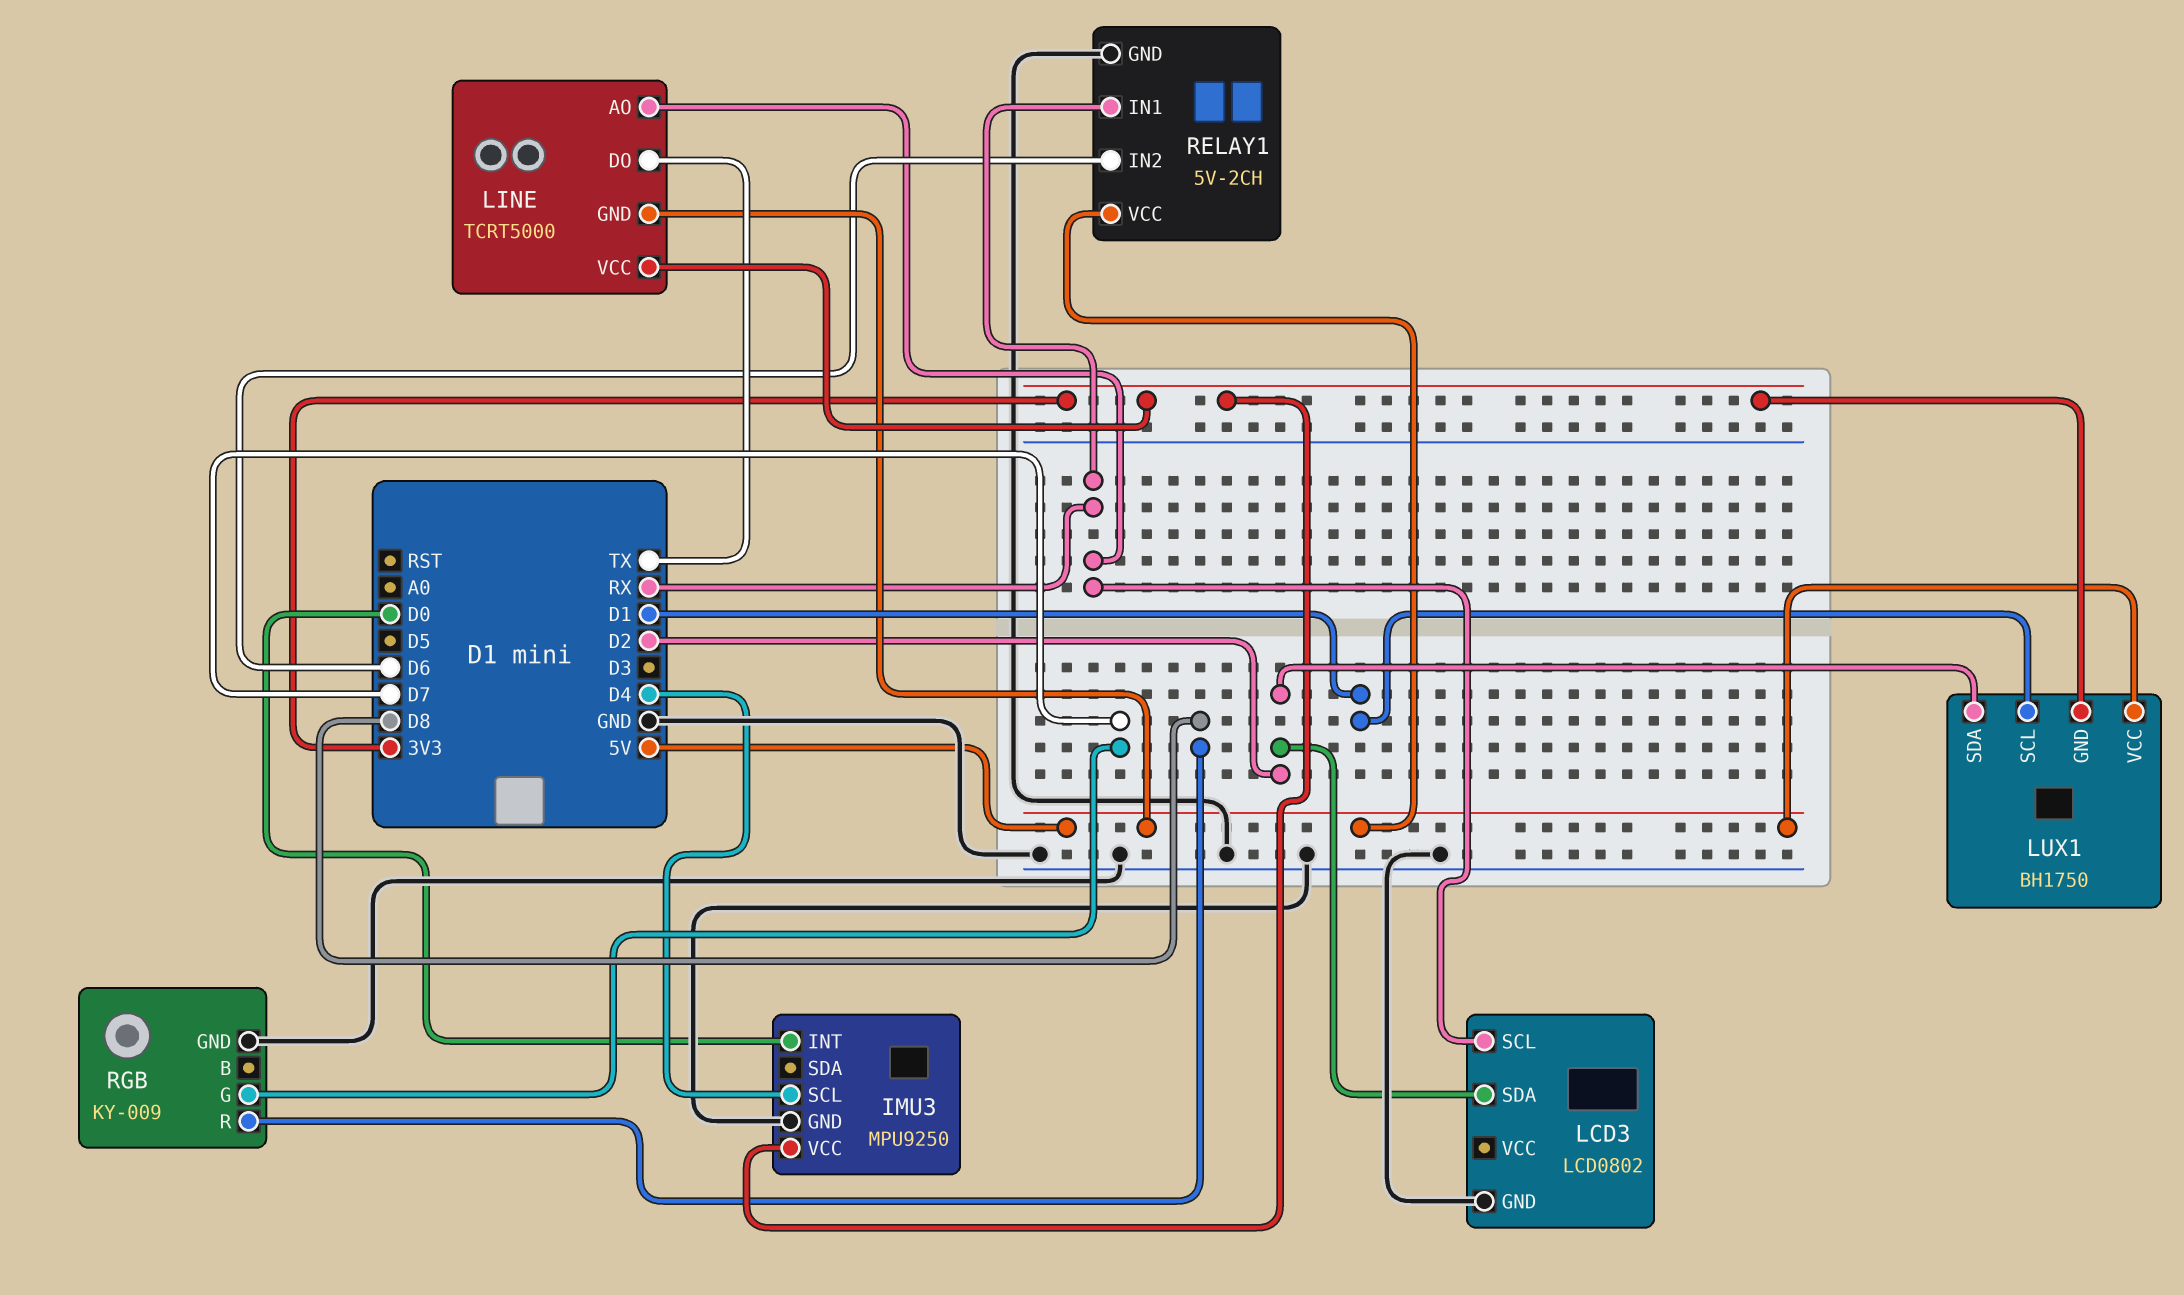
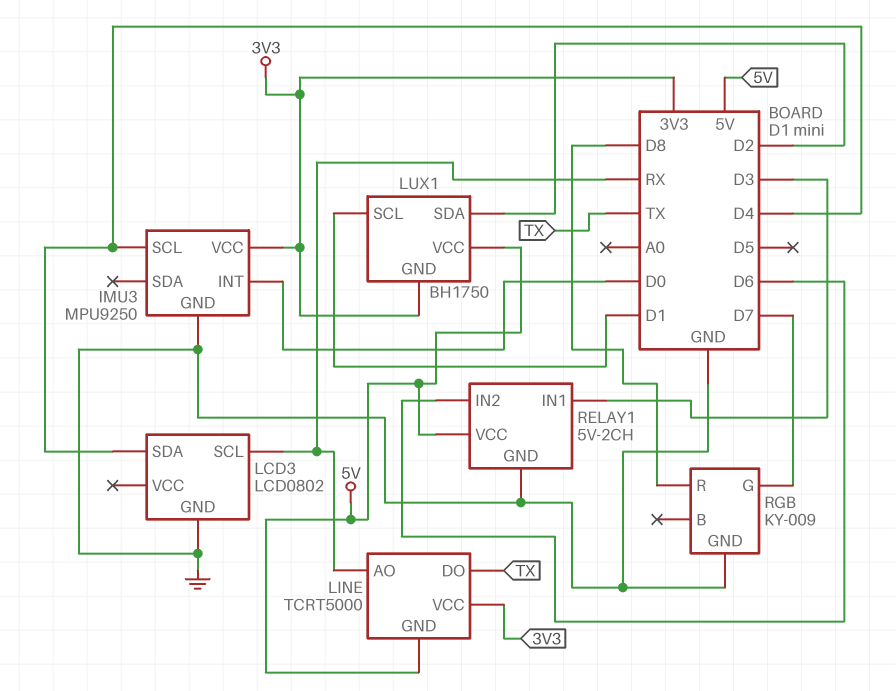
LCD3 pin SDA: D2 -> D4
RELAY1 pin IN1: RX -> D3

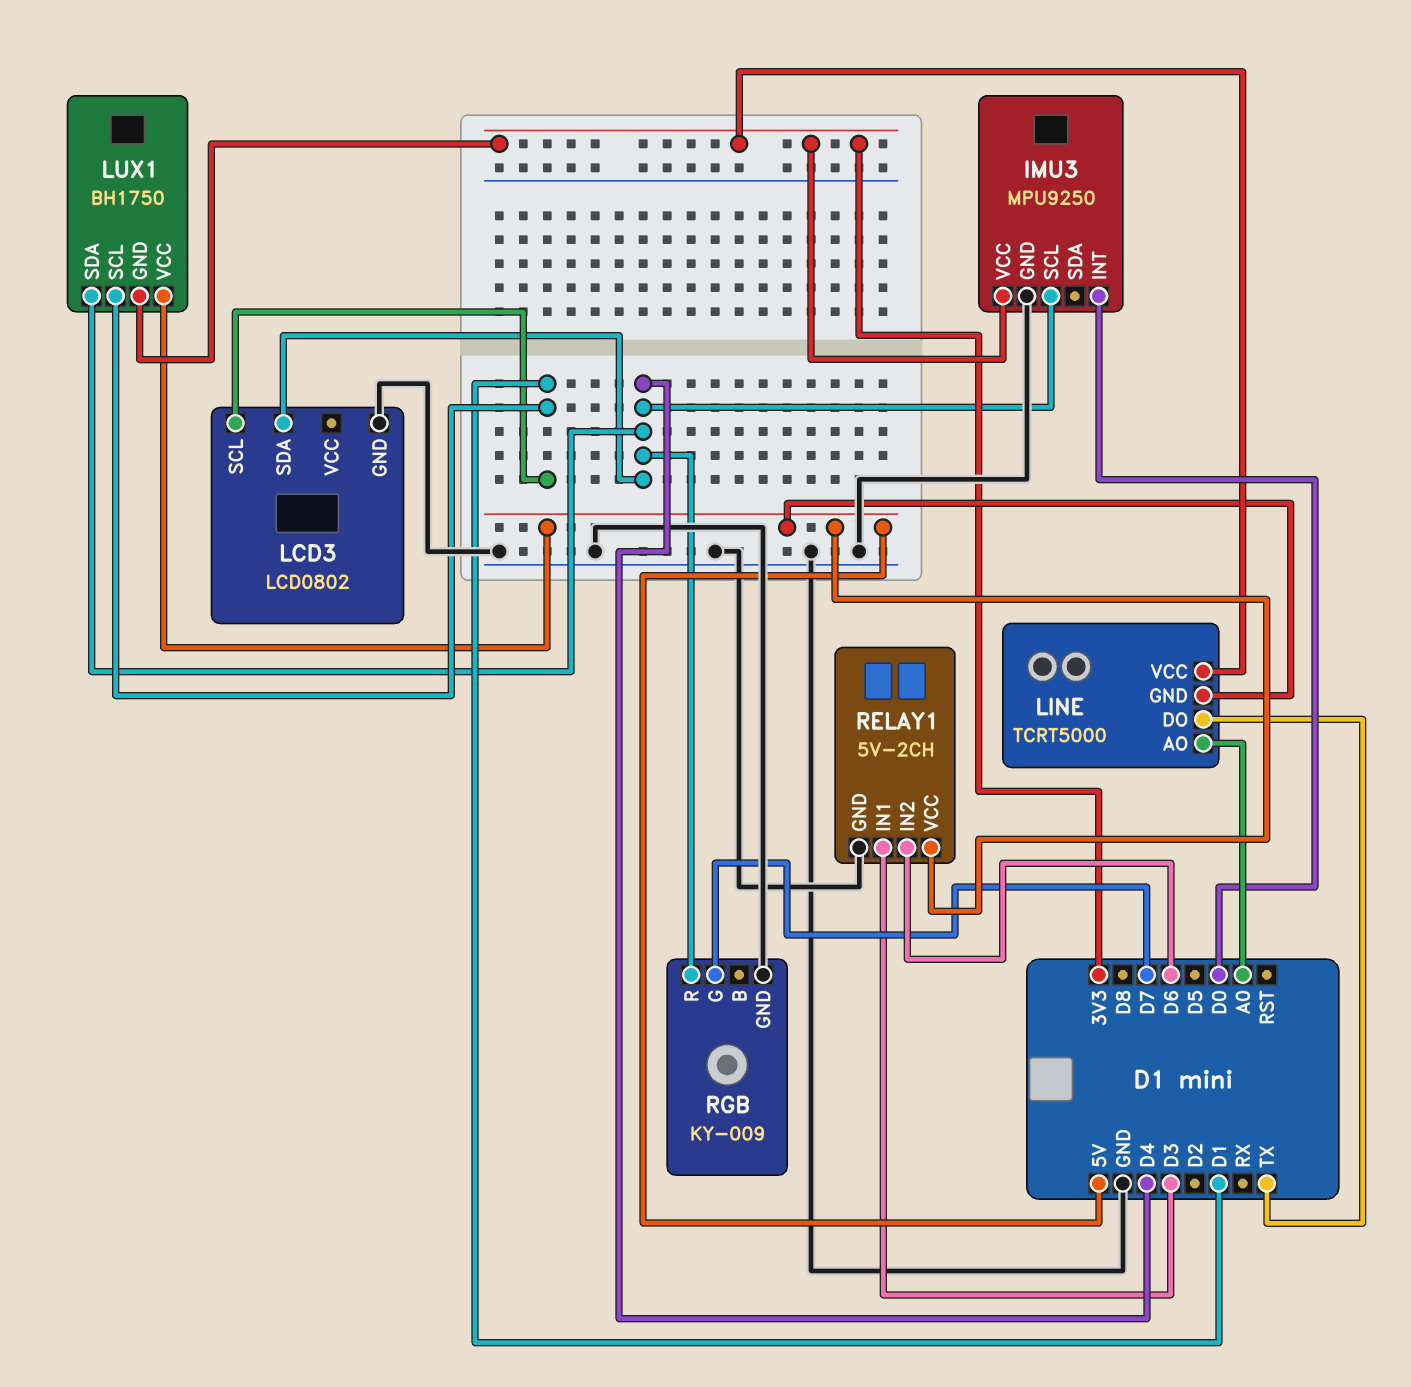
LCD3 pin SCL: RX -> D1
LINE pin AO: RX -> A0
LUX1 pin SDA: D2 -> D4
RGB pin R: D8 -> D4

--

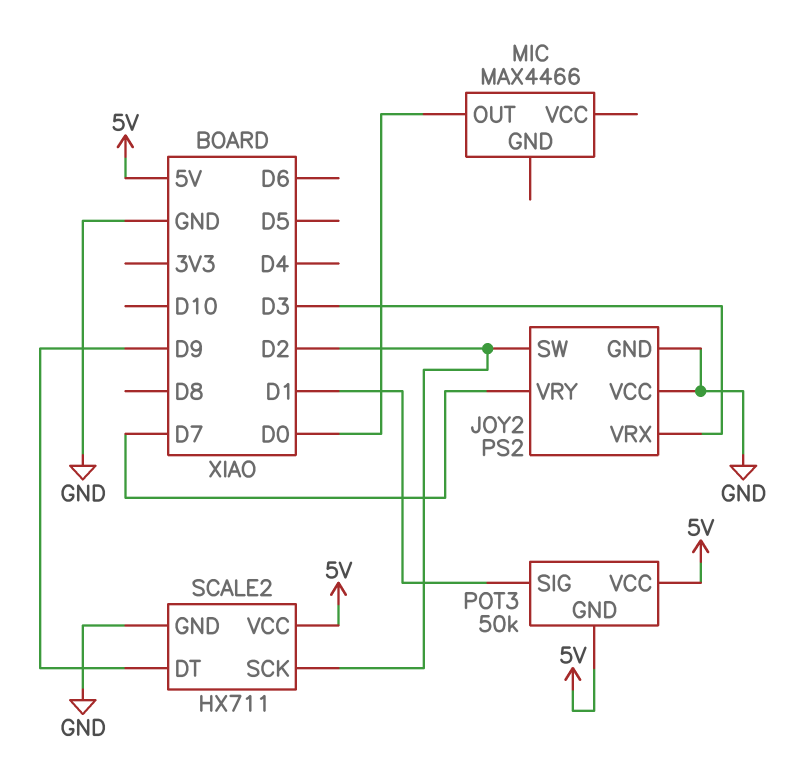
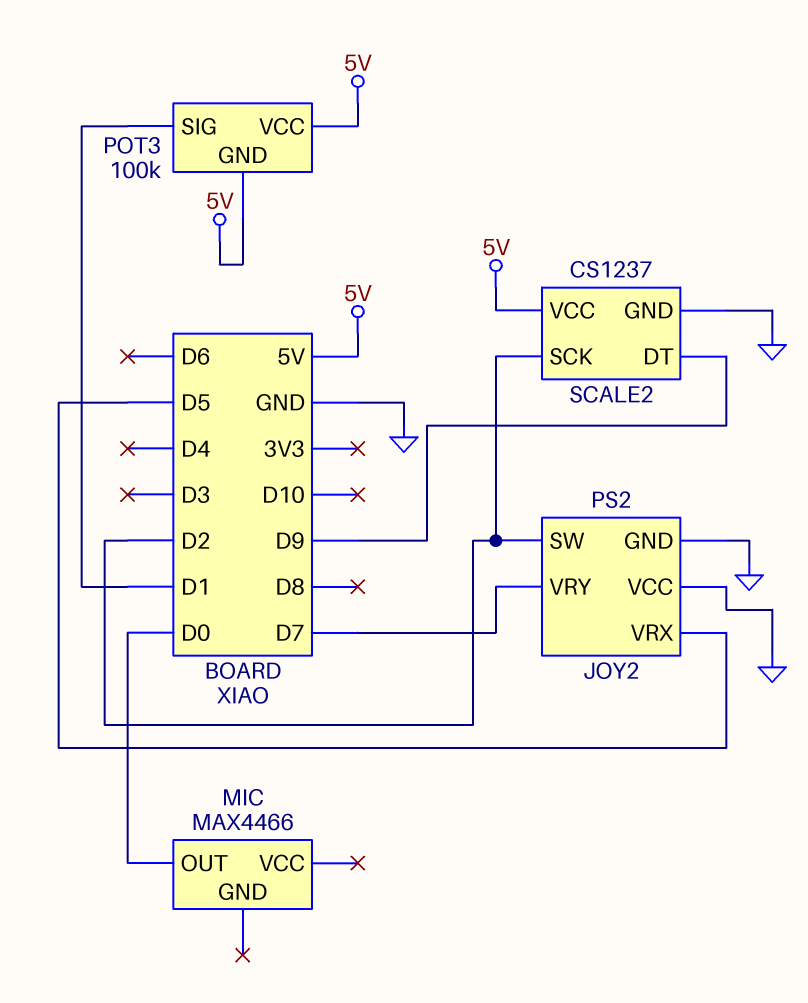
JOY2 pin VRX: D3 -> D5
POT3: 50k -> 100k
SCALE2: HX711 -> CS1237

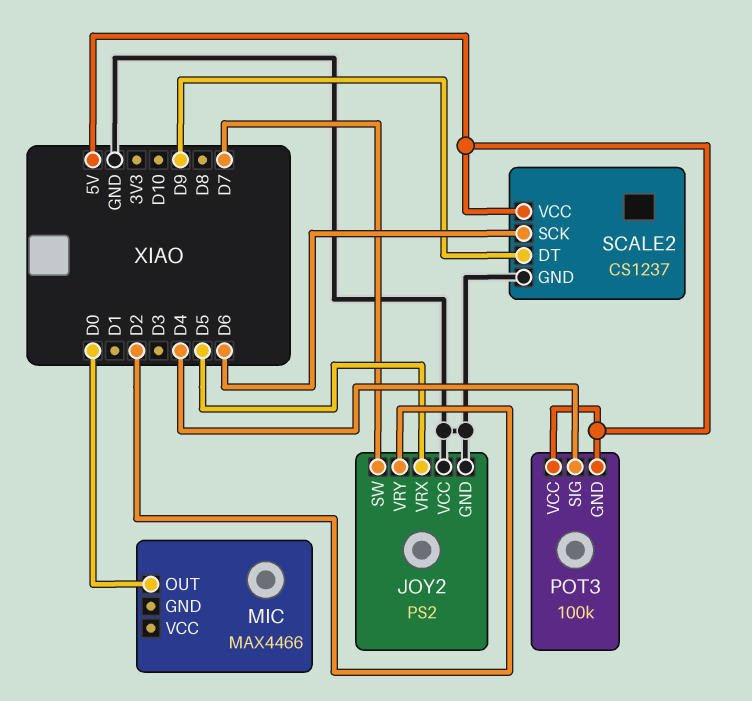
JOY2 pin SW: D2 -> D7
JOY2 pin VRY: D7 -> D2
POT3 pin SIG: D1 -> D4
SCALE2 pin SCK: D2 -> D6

_What you will do_
From the records above, copy only the lines running from the line holding "RELAY1 pin IN1: RX -> D3" through the line holding "RGB pin R: D8 -> D4", with no pictures.

_Task response_
RELAY1 pin IN1: RX -> D3

LCD3 pin SCL: RX -> D1
LINE pin AO: RX -> A0
LUX1 pin SDA: D2 -> D4
RGB pin R: D8 -> D4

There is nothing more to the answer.